Copy out the listing below, swapping "word" for "term" and leaving every other character unchanged.

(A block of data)
+++++

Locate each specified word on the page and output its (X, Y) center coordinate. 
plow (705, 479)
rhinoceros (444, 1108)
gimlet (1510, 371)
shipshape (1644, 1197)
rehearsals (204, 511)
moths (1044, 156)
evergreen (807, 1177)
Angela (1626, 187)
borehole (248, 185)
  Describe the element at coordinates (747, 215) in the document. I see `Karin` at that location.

+++++

**Solution to the exercise:**
Locate each specified term on the page and output its (X, Y) center coordinate. 
plow (705, 479)
rhinoceros (444, 1108)
gimlet (1510, 371)
shipshape (1644, 1197)
rehearsals (204, 511)
moths (1044, 156)
evergreen (807, 1177)
Angela (1626, 187)
borehole (248, 185)
  Describe the element at coordinates (747, 215) in the document. I see `Karin` at that location.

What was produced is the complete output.